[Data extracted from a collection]
Segment Open

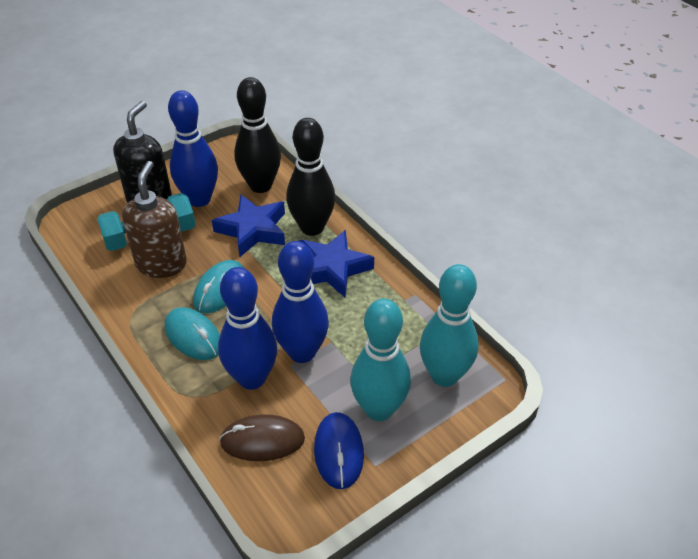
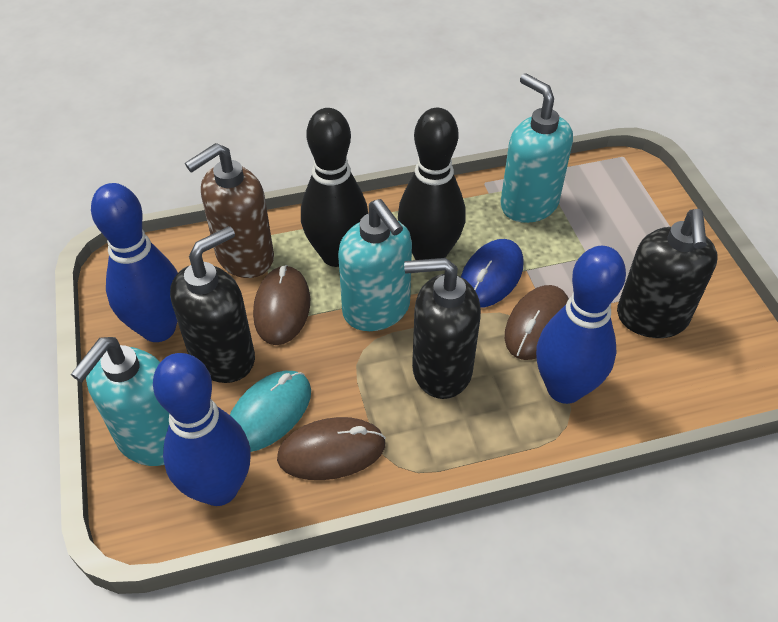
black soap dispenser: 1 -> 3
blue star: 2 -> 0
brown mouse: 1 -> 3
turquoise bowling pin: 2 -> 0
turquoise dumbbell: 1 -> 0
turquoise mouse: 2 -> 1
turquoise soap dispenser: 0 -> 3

Segment Closed

■ **Requirement**
From the line holding "blue star: 2 -> 0" to the last line of the records, quote each line exactly and add nothing.

■ **Solution to this exercise**
blue star: 2 -> 0
brown mouse: 1 -> 3
turquoise bowling pin: 2 -> 0
turquoise dumbbell: 1 -> 0
turquoise mouse: 2 -> 1
turquoise soap dispenser: 0 -> 3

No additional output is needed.